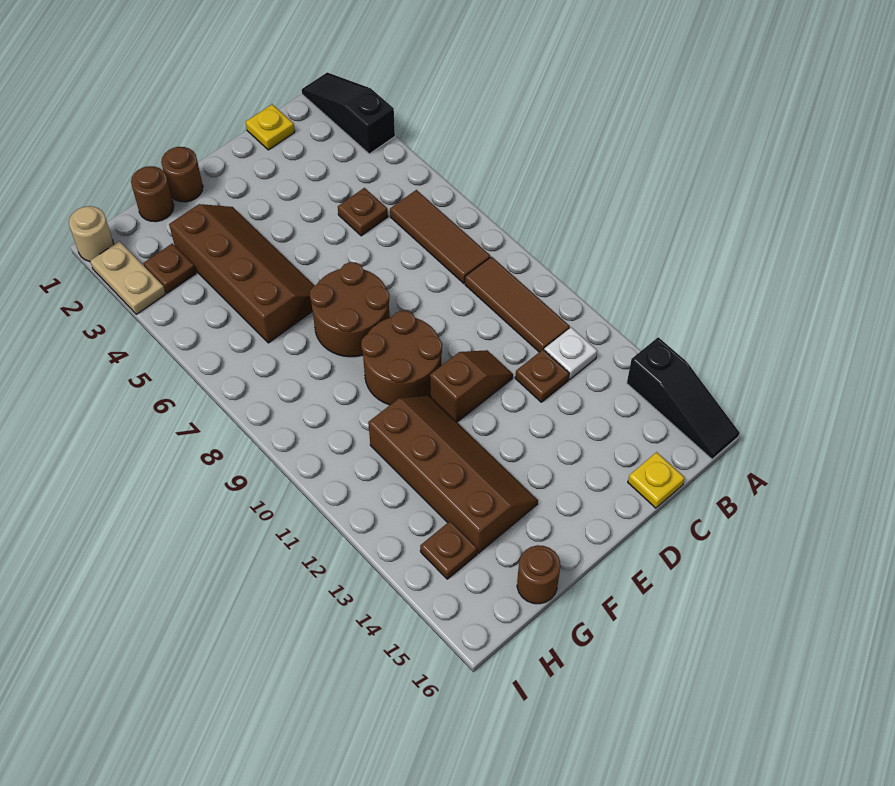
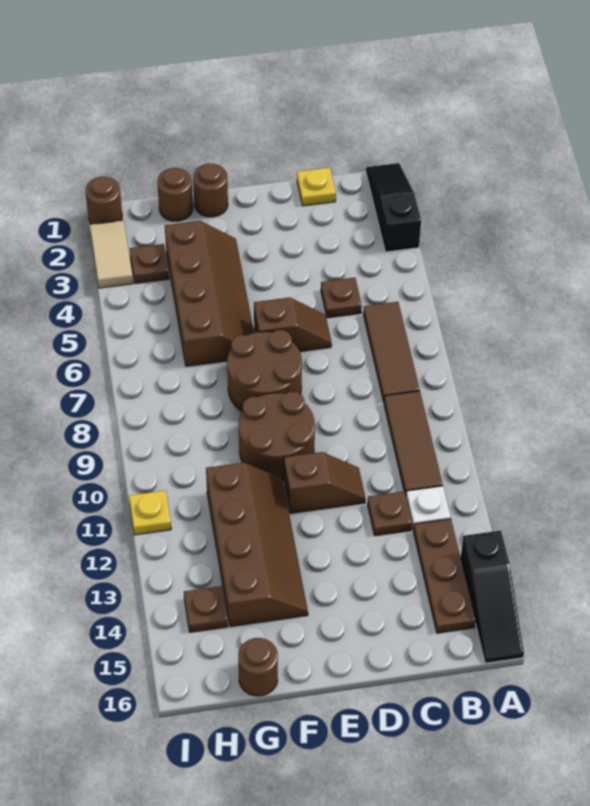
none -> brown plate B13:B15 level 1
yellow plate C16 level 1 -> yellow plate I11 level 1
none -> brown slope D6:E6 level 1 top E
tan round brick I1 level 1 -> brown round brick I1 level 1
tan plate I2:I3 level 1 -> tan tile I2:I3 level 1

+ + + + + + +

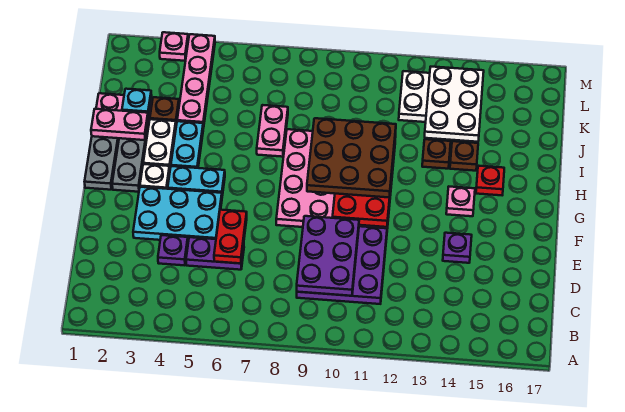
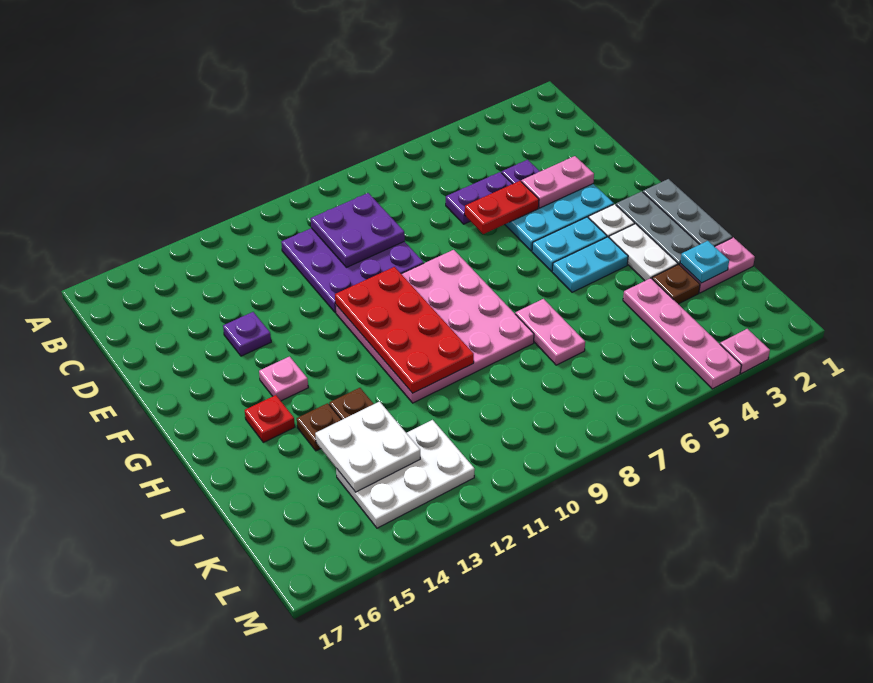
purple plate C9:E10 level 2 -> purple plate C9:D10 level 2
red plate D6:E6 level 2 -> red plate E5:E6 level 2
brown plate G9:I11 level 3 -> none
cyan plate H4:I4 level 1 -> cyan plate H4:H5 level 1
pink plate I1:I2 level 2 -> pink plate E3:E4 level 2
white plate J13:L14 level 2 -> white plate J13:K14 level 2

+ + + + + + +

* **Work task**:
Take the line above containing "none -> brown slope D6:E6 level 1 top E", the line containing "tan plate I2:I3", and all lines in between, and copy them exactly without anything else.

* **Exercise response**:
none -> brown slope D6:E6 level 1 top E
tan round brick I1 level 1 -> brown round brick I1 level 1
tan plate I2:I3 level 1 -> tan tile I2:I3 level 1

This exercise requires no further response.